◆ Work order ◆
Line by line, output the data that follows exactly as written.

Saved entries

========

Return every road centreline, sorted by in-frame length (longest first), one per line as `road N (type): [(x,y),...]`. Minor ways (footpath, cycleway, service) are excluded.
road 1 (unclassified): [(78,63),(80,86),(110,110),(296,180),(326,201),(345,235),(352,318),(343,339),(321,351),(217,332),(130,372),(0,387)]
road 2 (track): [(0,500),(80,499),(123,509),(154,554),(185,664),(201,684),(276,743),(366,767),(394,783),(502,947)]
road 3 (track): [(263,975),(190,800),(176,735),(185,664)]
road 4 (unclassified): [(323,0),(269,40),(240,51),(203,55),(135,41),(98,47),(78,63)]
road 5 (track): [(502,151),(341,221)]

========

◆ Response area ◆
Return every road centreline, sorted by in-frame length (longest first), one per line as `road N (type): [(x,y),...]`. Minor ways (footpath, cycleway, service) are excluded.
road 1 (unclassified): [(78,63),(80,86),(110,110),(296,180),(326,201),(345,235),(352,318),(343,339),(321,351),(217,332),(130,372),(0,387)]
road 2 (track): [(0,500),(80,499),(123,509),(154,554),(185,664),(201,684),(276,743),(366,767),(394,783),(502,947)]
road 3 (track): [(263,975),(190,800),(176,735),(185,664)]
road 4 (unclassified): [(323,0),(269,40),(240,51),(203,55),(135,41),(98,47),(78,63)]
road 5 (track): [(502,151),(341,221)]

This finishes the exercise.